(About this task) The listing, minus its pictures, is to be given again exactly.

(Data for analysis)
>>>
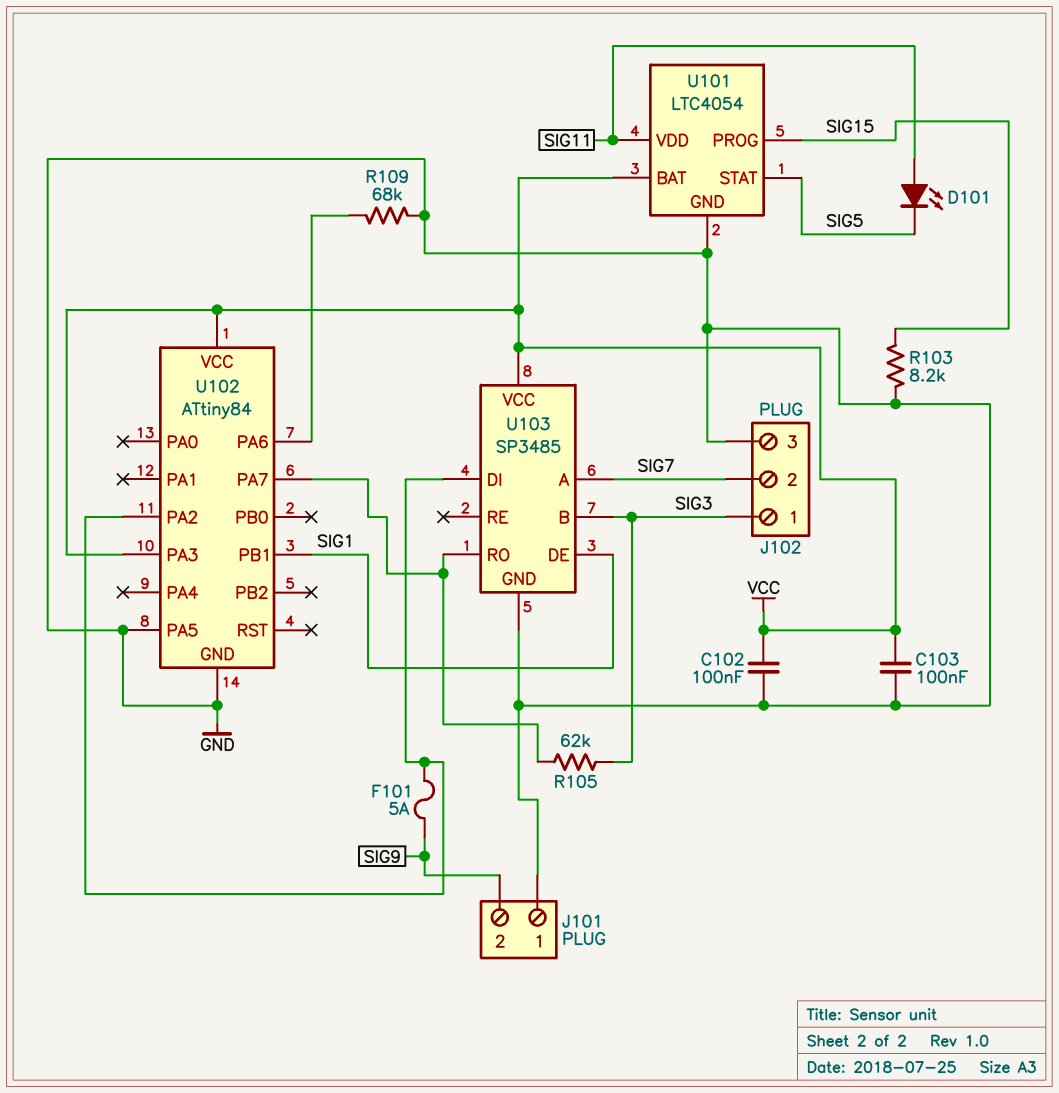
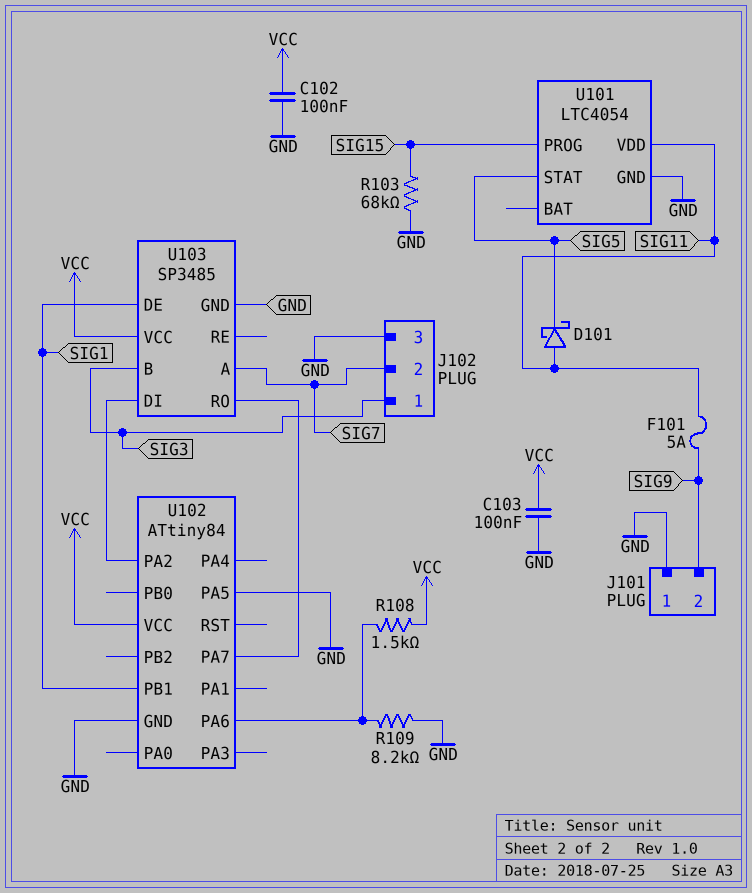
D101: LED (A SIG11, K SIG5) -> schottky (A SIG11, K SIG5)
F101: 5A (SIG9, U102/PA2) -> 5A (SIG9, SIG11)
R103: 8.2k (GND, SIG15) -> 68k (GND, SIG15)
R105: 62k (SIG3, U102/PA7) -> none
R108: none -> 1.5k (U102/PA6, VCC)
R109: 68k (GND, U102/PA6) -> 8.2k (GND, U102/PA6)
U101 pin BAT: VCC -> none
U102 pin PA3: VCC -> none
<<<
(Problem solution)
D101: LED (A SIG11, K SIG5) -> schottky (A SIG11, K SIG5)
F101: 5A (SIG9, U102/PA2) -> 5A (SIG9, SIG11)
R103: 8.2k (GND, SIG15) -> 68k (GND, SIG15)
R105: 62k (SIG3, U102/PA7) -> none
R108: none -> 1.5k (U102/PA6, VCC)
R109: 68k (GND, U102/PA6) -> 8.2k (GND, U102/PA6)
U101 pin BAT: VCC -> none
U102 pin PA3: VCC -> none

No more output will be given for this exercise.